> **About this task**: Would you reproduce exactly the lines below from the one holding "(560, 117) = (319, 85): pink spool -> none" through the one holding "(936, 379) = (660, 254): none -> pink teapot", inclusive, and no others?

> **Given data**:
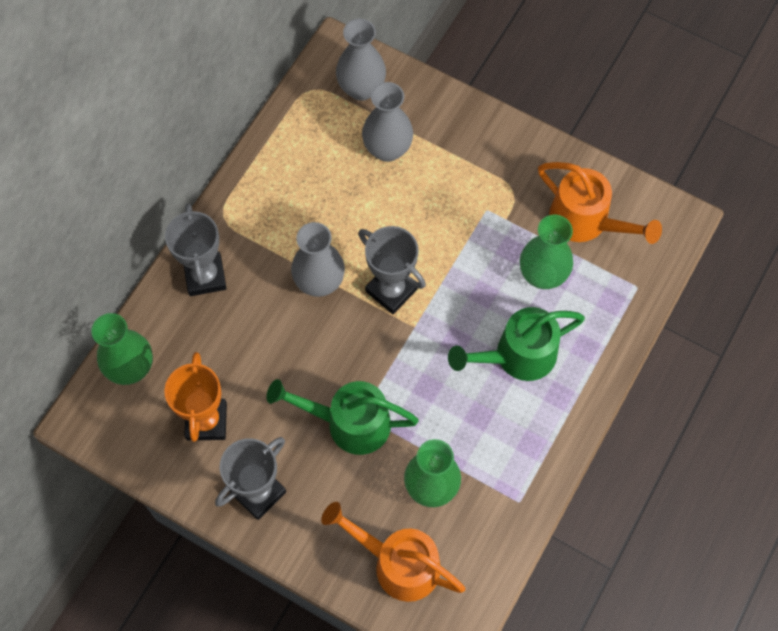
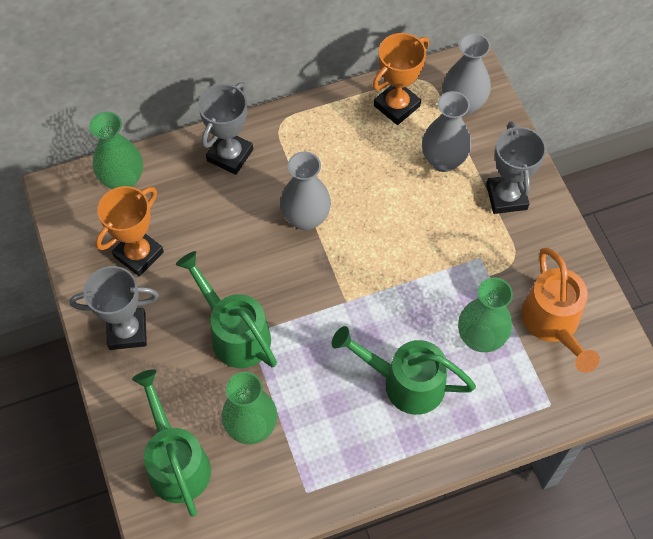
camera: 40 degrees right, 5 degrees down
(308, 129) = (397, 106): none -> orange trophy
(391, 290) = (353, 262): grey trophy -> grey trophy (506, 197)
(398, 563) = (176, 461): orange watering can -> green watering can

---

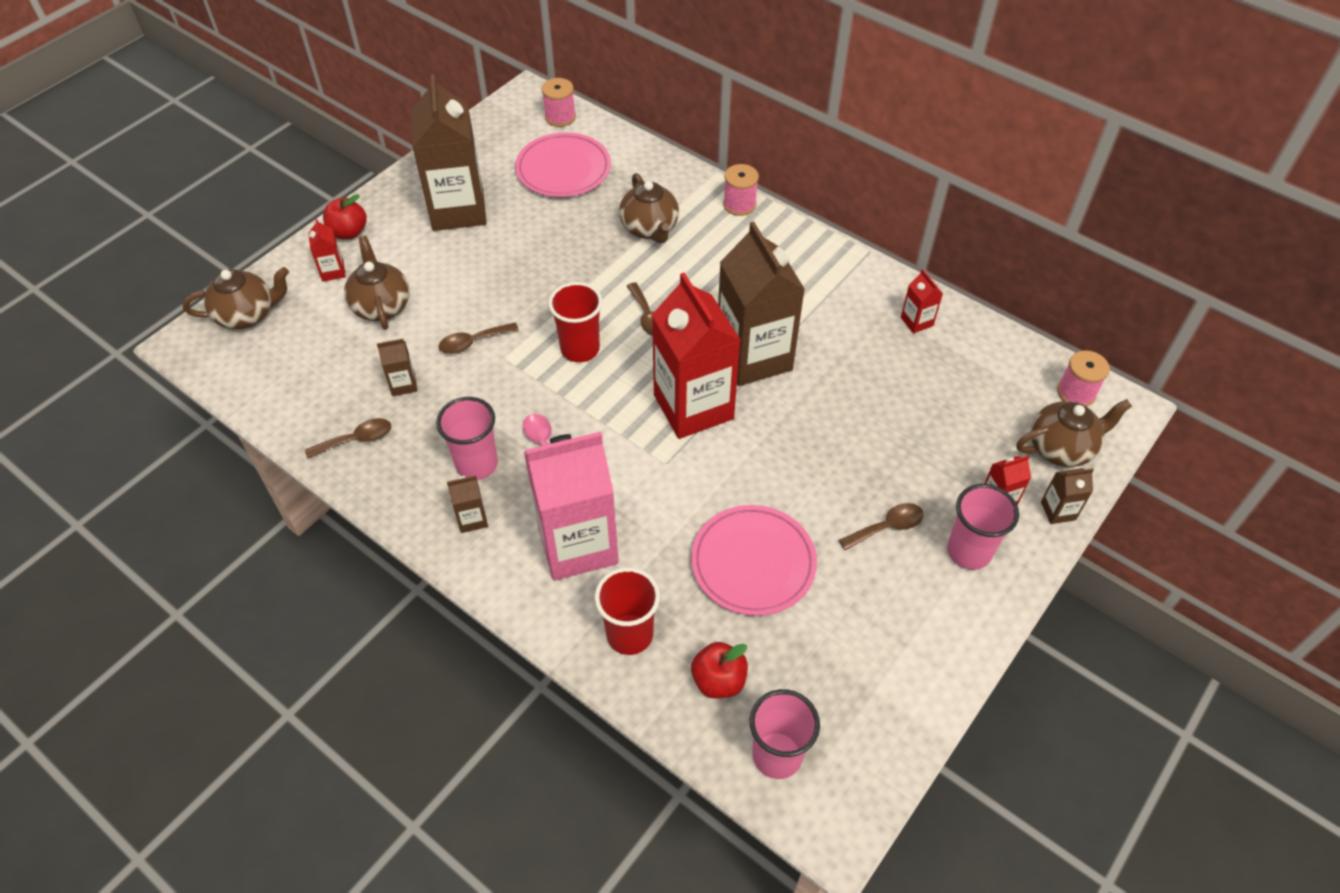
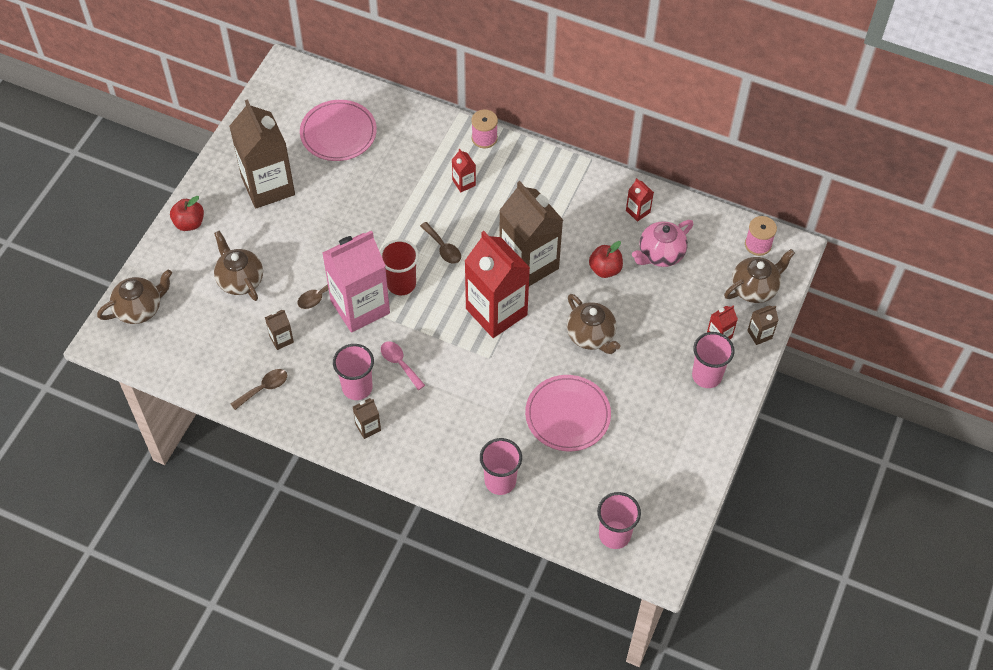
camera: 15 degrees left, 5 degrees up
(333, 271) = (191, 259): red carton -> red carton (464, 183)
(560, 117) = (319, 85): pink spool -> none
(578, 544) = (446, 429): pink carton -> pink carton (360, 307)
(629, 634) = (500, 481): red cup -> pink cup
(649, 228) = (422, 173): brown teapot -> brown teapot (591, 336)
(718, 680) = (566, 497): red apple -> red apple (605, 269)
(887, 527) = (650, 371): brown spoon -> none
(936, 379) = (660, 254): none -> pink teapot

> **Answer to this task**:
(560, 117) = (319, 85): pink spool -> none
(578, 544) = (446, 429): pink carton -> pink carton (360, 307)
(629, 634) = (500, 481): red cup -> pink cup
(649, 228) = (422, 173): brown teapot -> brown teapot (591, 336)
(718, 680) = (566, 497): red apple -> red apple (605, 269)
(887, 527) = (650, 371): brown spoon -> none
(936, 379) = (660, 254): none -> pink teapot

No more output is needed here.